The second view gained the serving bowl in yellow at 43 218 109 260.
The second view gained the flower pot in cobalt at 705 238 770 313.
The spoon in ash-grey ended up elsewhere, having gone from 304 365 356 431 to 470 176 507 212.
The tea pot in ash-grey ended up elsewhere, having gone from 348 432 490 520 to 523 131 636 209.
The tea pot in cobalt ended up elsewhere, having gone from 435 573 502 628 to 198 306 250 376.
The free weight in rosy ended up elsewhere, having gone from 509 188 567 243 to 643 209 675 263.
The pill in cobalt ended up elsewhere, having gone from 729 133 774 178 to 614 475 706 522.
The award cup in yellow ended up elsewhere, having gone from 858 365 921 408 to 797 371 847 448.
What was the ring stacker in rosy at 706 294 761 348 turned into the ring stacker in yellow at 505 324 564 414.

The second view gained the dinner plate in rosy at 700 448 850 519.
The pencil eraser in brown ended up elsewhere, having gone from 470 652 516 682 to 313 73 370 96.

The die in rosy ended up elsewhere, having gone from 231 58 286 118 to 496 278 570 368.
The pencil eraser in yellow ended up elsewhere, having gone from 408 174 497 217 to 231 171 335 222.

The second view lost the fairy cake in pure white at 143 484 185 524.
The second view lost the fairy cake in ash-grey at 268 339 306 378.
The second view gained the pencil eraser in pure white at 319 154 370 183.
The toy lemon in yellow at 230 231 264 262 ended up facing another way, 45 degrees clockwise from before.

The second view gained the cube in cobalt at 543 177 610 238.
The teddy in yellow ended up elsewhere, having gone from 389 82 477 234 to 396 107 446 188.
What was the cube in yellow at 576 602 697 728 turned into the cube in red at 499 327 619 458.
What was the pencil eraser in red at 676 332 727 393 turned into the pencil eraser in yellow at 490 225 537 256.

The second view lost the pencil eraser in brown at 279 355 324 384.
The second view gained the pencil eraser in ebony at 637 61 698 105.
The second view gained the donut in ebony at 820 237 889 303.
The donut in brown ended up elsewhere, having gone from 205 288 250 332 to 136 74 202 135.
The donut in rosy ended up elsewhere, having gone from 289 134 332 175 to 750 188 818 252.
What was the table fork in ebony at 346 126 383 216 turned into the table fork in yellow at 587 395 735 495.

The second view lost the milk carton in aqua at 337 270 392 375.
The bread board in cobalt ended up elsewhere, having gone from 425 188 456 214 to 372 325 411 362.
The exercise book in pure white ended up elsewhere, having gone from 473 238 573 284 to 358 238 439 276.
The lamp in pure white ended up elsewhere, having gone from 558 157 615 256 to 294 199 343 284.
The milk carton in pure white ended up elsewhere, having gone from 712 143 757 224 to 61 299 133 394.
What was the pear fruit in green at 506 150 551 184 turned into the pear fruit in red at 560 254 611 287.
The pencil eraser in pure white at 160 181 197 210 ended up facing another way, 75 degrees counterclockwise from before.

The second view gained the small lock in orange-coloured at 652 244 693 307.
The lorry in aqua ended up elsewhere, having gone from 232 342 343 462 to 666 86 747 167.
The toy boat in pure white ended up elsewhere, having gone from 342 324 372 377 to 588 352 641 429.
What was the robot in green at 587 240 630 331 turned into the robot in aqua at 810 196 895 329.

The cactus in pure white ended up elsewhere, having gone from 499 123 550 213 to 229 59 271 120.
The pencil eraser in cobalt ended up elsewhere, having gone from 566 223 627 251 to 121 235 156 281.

= = =

To do: Preserving every character, copy the records above out again.

Expected output:
The second view gained the serving bowl in yellow at 43 218 109 260.
The second view gained the flower pot in cobalt at 705 238 770 313.
The spoon in ash-grey ended up elsewhere, having gone from 304 365 356 431 to 470 176 507 212.
The tea pot in ash-grey ended up elsewhere, having gone from 348 432 490 520 to 523 131 636 209.
The tea pot in cobalt ended up elsewhere, having gone from 435 573 502 628 to 198 306 250 376.
The free weight in rosy ended up elsewhere, having gone from 509 188 567 243 to 643 209 675 263.
The pill in cobalt ended up elsewhere, having gone from 729 133 774 178 to 614 475 706 522.
The award cup in yellow ended up elsewhere, having gone from 858 365 921 408 to 797 371 847 448.
What was the ring stacker in rosy at 706 294 761 348 turned into the ring stacker in yellow at 505 324 564 414.

The second view gained the dinner plate in rosy at 700 448 850 519.
The pencil eraser in brown ended up elsewhere, having gone from 470 652 516 682 to 313 73 370 96.

The die in rosy ended up elsewhere, having gone from 231 58 286 118 to 496 278 570 368.
The pencil eraser in yellow ended up elsewhere, having gone from 408 174 497 217 to 231 171 335 222.

The second view lost the fairy cake in pure white at 143 484 185 524.
The second view lost the fairy cake in ash-grey at 268 339 306 378.
The second view gained the pencil eraser in pure white at 319 154 370 183.
The toy lemon in yellow at 230 231 264 262 ended up facing another way, 45 degrees clockwise from before.

The second view gained the cube in cobalt at 543 177 610 238.
The teddy in yellow ended up elsewhere, having gone from 389 82 477 234 to 396 107 446 188.
What was the cube in yellow at 576 602 697 728 turned into the cube in red at 499 327 619 458.
What was the pencil eraser in red at 676 332 727 393 turned into the pencil eraser in yellow at 490 225 537 256.

The second view lost the pencil eraser in brown at 279 355 324 384.
The second view gained the pencil eraser in ebony at 637 61 698 105.
The second view gained the donut in ebony at 820 237 889 303.
The donut in brown ended up elsewhere, having gone from 205 288 250 332 to 136 74 202 135.
The donut in rosy ended up elsewhere, having gone from 289 134 332 175 to 750 188 818 252.
What was the table fork in ebony at 346 126 383 216 turned into the table fork in yellow at 587 395 735 495.

The second view lost the milk carton in aqua at 337 270 392 375.
The bread board in cobalt ended up elsewhere, having gone from 425 188 456 214 to 372 325 411 362.
The exercise book in pure white ended up elsewhere, having gone from 473 238 573 284 to 358 238 439 276.
The lamp in pure white ended up elsewhere, having gone from 558 157 615 256 to 294 199 343 284.
The milk carton in pure white ended up elsewhere, having gone from 712 143 757 224 to 61 299 133 394.
What was the pear fruit in green at 506 150 551 184 turned into the pear fruit in red at 560 254 611 287.
The pencil eraser in pure white at 160 181 197 210 ended up facing another way, 75 degrees counterclockwise from before.

The second view gained the small lock in orange-coloured at 652 244 693 307.
The lorry in aqua ended up elsewhere, having gone from 232 342 343 462 to 666 86 747 167.
The toy boat in pure white ended up elsewhere, having gone from 342 324 372 377 to 588 352 641 429.
What was the robot in green at 587 240 630 331 turned into the robot in aqua at 810 196 895 329.

The cactus in pure white ended up elsewhere, having gone from 499 123 550 213 to 229 59 271 120.
The pencil eraser in cobalt ended up elsewhere, having gone from 566 223 627 251 to 121 235 156 281.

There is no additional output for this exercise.